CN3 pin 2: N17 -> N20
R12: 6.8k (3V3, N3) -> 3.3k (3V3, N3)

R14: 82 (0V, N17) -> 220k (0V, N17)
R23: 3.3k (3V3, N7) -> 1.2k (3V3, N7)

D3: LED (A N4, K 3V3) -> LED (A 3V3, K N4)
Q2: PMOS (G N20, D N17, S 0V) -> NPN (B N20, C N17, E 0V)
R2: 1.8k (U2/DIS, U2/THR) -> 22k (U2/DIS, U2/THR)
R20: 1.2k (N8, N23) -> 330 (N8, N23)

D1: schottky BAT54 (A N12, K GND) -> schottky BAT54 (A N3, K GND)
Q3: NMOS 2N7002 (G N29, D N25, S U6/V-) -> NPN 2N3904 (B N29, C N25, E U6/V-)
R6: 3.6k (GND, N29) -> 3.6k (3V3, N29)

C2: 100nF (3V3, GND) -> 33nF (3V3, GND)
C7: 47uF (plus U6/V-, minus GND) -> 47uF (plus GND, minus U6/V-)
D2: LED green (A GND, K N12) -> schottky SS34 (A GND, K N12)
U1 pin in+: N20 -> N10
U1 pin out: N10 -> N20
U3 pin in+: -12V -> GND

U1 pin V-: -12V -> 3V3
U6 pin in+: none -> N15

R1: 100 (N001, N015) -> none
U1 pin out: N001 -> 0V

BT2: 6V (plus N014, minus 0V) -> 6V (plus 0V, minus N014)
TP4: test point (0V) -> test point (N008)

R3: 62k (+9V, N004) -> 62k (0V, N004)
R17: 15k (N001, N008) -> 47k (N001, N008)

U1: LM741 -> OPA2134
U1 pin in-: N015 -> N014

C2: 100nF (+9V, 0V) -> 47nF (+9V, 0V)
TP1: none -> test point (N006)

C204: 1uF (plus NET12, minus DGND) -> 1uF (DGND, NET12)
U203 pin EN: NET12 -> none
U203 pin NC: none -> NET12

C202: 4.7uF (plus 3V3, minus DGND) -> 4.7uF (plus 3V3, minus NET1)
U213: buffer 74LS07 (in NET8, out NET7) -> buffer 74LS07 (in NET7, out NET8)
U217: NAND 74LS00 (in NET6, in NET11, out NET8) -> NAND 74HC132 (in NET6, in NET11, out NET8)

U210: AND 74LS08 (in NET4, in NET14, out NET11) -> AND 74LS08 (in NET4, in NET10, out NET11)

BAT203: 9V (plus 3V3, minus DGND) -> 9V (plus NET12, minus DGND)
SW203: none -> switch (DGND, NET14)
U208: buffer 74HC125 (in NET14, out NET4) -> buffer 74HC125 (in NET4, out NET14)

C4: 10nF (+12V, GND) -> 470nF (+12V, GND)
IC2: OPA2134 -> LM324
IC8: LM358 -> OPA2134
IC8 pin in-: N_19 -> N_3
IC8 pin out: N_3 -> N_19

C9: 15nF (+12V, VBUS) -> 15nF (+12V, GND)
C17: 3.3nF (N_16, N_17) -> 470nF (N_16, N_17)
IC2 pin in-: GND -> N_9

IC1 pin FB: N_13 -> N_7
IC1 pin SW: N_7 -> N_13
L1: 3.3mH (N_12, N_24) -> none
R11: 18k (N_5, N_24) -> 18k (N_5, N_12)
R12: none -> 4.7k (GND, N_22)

========================================

• What to produce: Reproduce exactly, and with no other material, the lines between those holding "R12: 6.8k (3V3, N3) -> 3.3k (3V3, N3)" and "R20: 1.2k (N8, N23) -> 330 (N8, N23)", inclusive.

• Answer to the exercise:
R12: 6.8k (3V3, N3) -> 3.3k (3V3, N3)

R14: 82 (0V, N17) -> 220k (0V, N17)
R23: 3.3k (3V3, N7) -> 1.2k (3V3, N7)

D3: LED (A N4, K 3V3) -> LED (A 3V3, K N4)
Q2: PMOS (G N20, D N17, S 0V) -> NPN (B N20, C N17, E 0V)
R2: 1.8k (U2/DIS, U2/THR) -> 22k (U2/DIS, U2/THR)
R20: 1.2k (N8, N23) -> 330 (N8, N23)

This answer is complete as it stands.